Copy each of the entries below faithfully, setting aside any pictures.

***** Source information *****

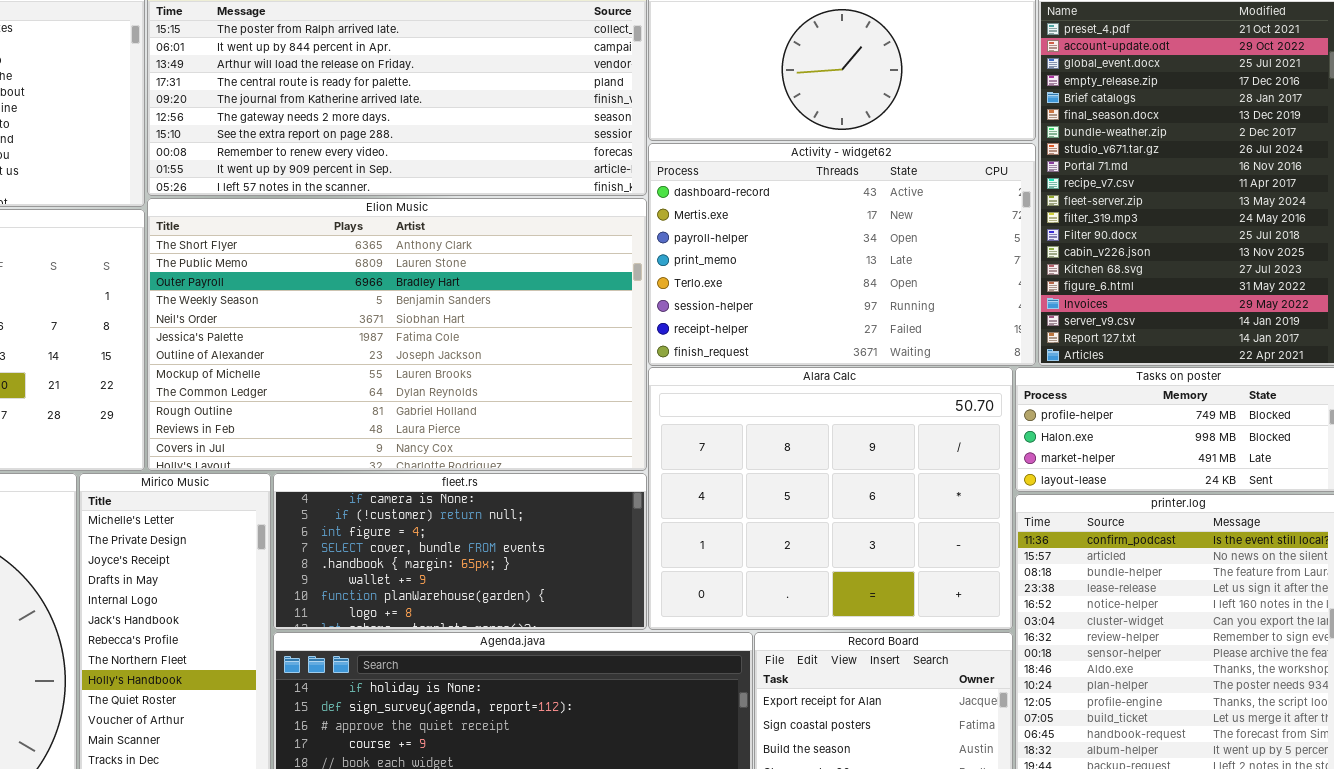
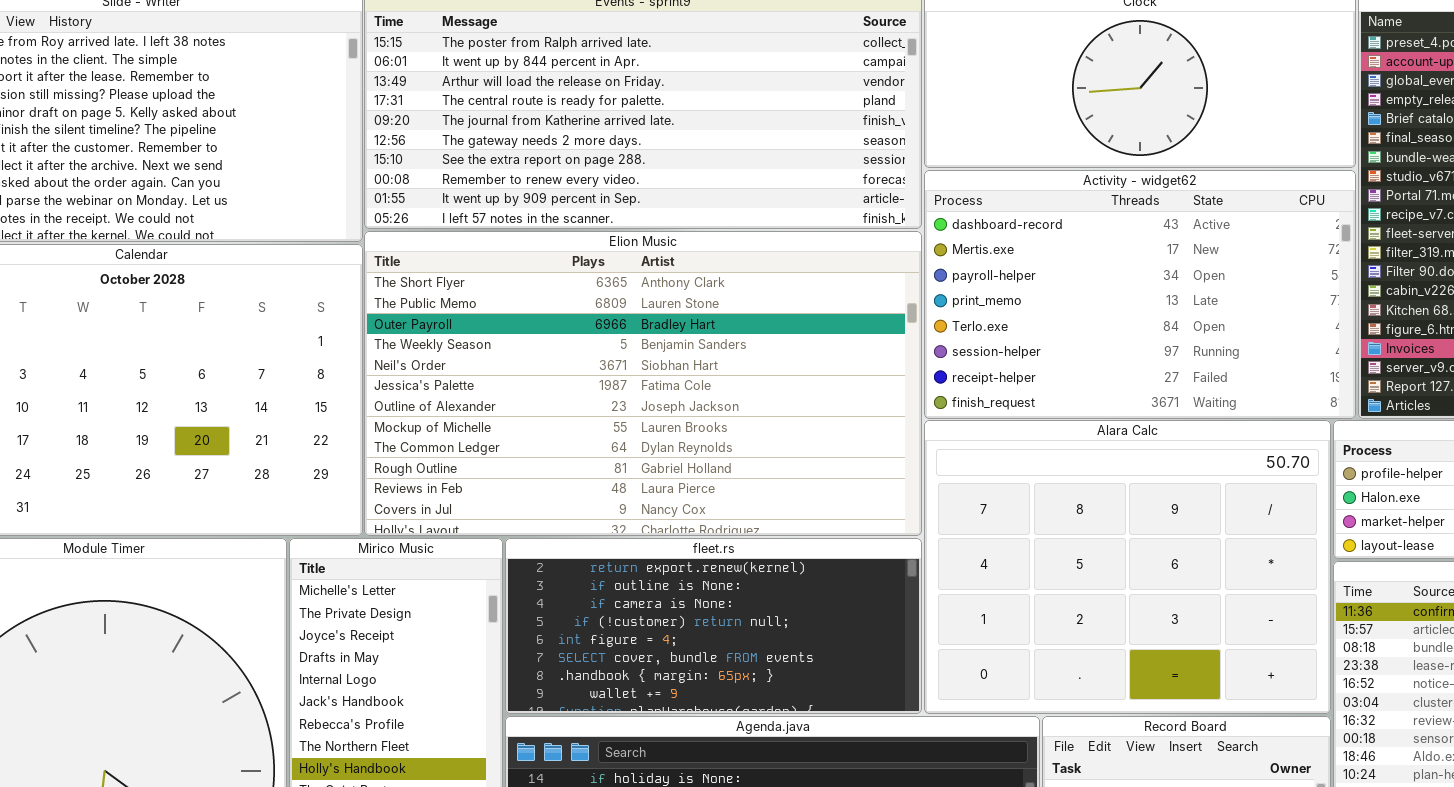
fleet.rs: [273,473,647,630] -> [505,538,922,714], scrolled up 2 rows

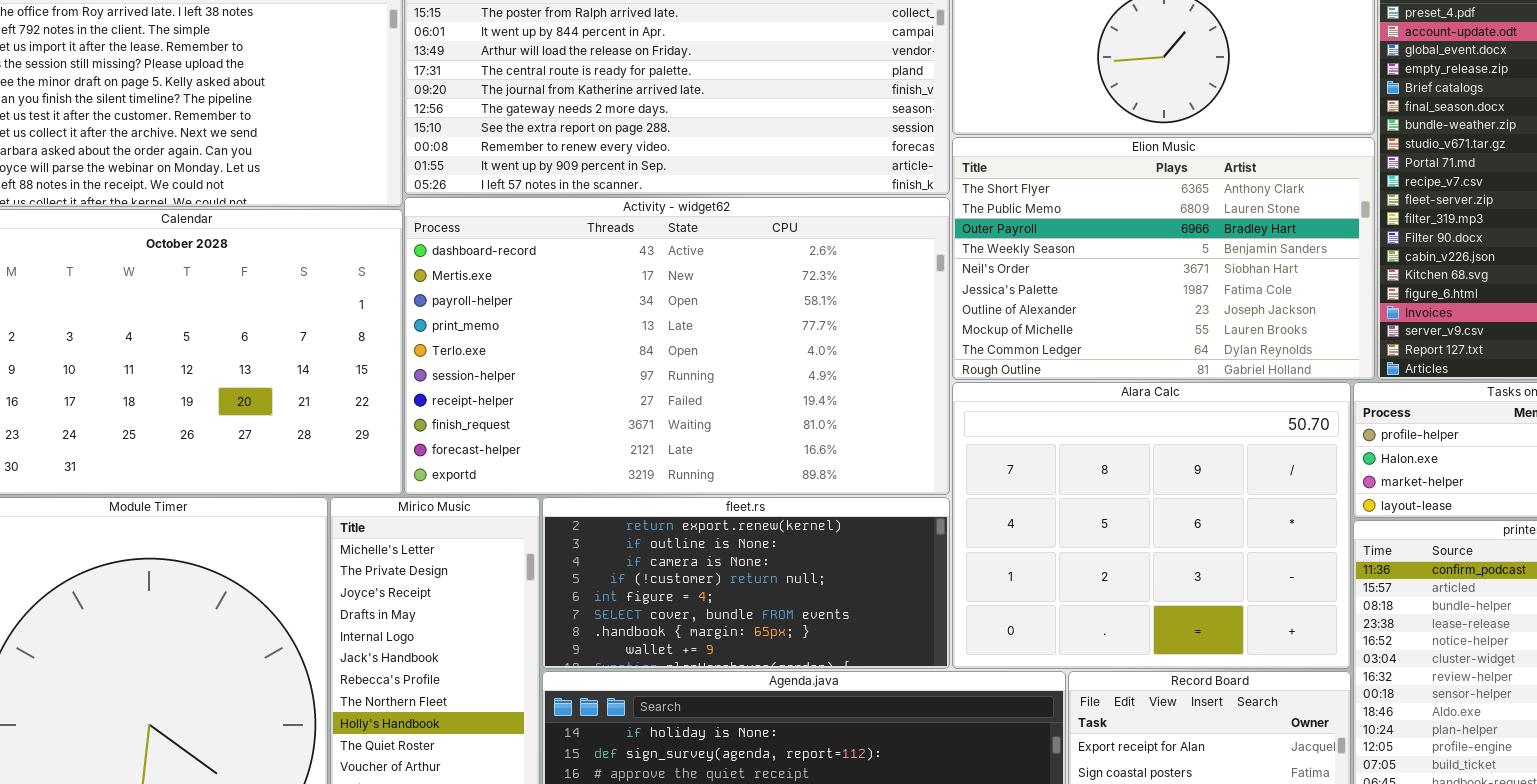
Activity - widget62: [924,170,1356,419] -> [404,197,950,495], moved, resized
Elion Music: [364,231,922,536] -> [952,137,1375,380], moved, resized

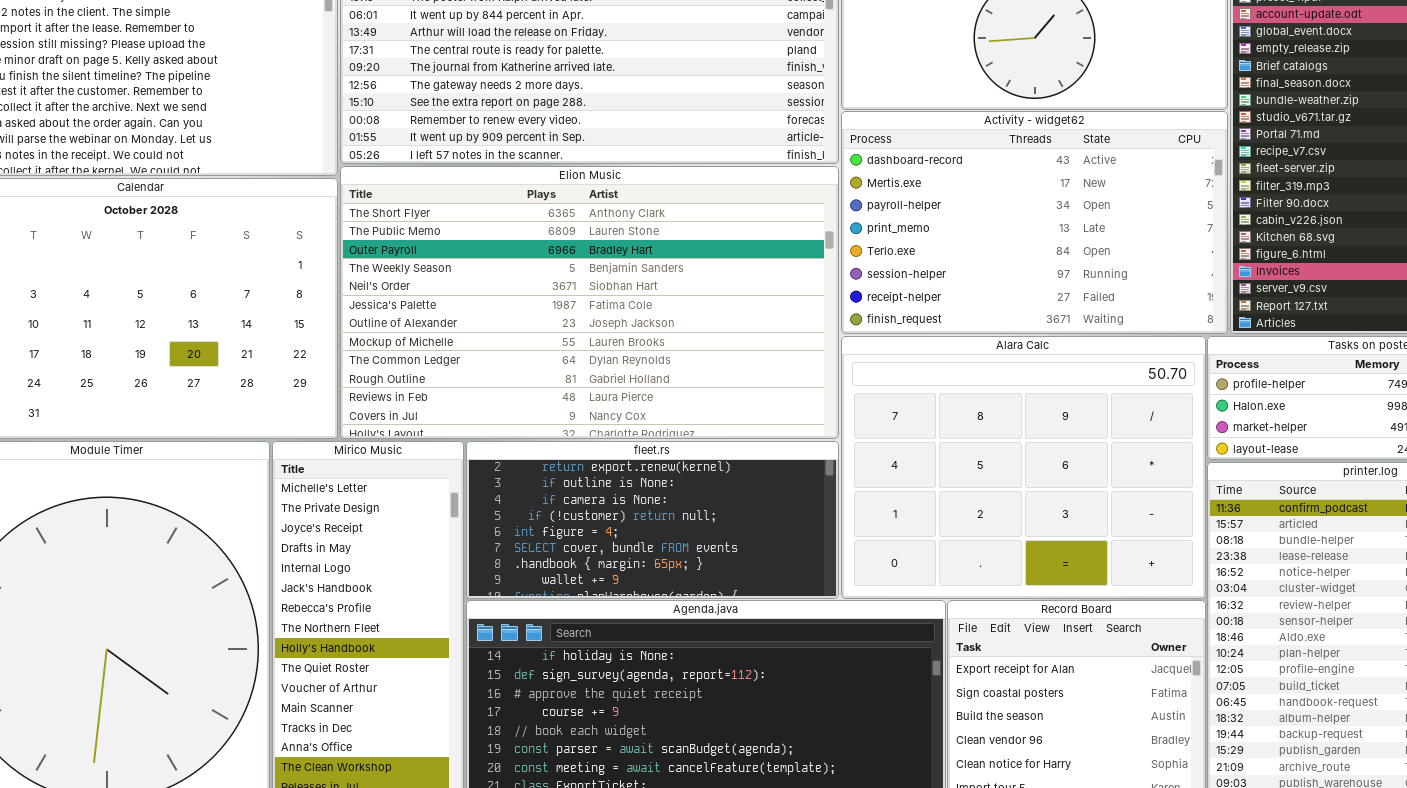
Elion Music: [952,137,1375,380] -> [340,166,839,439], moved, resized
Activity - widget62: [404,197,950,495] -> [841,111,1228,334], moved, resized

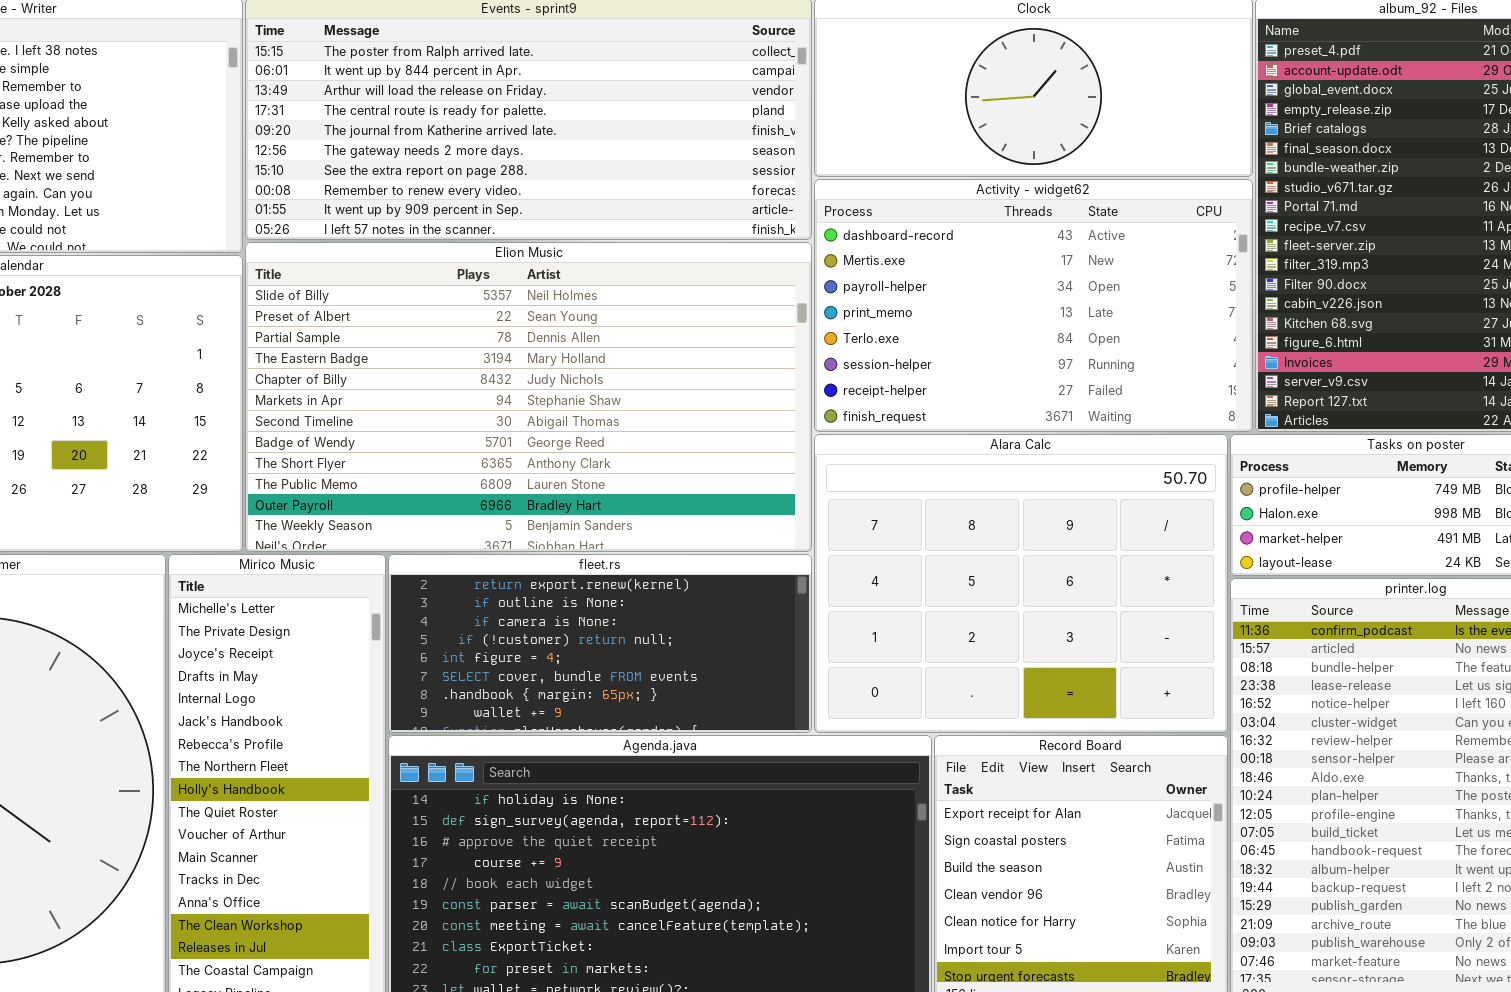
Elion Music: [340,166,839,439] -> [245,242,812,552], scrolled up 8 rows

*****

## Answer area
fleet.rs: [273,473,647,630] -> [505,538,922,714], scrolled up 2 rows

Activity - widget62: [924,170,1356,419] -> [404,197,950,495], moved, resized
Elion Music: [364,231,922,536] -> [952,137,1375,380], moved, resized

Elion Music: [952,137,1375,380] -> [340,166,839,439], moved, resized
Activity - widget62: [404,197,950,495] -> [841,111,1228,334], moved, resized

Elion Music: [340,166,839,439] -> [245,242,812,552], scrolled up 8 rows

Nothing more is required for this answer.